TASK PROMPT: Rewrite the records below with each "enclosing" changed to "containing" and every other word left as it is. Leave the pictures out of your answer.

[Word and element pointing records]
● ● ●

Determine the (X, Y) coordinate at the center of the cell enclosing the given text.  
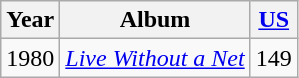
Album (155, 20)
Year (30, 20)
Live Without a Net (155, 58)
US (274, 20)
149 (274, 58)
1980 (30, 58)
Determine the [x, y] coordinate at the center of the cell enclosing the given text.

● ● ●

SOLUTION TO THE PROBLEM:
Determine the (X, Y) coordinate at the center of the cell containing the given text.  
Album (155, 20)
Year (30, 20)
Live Without a Net (155, 58)
US (274, 20)
149 (274, 58)
1980 (30, 58)
Determine the [x, y] coordinate at the center of the cell containing the given text.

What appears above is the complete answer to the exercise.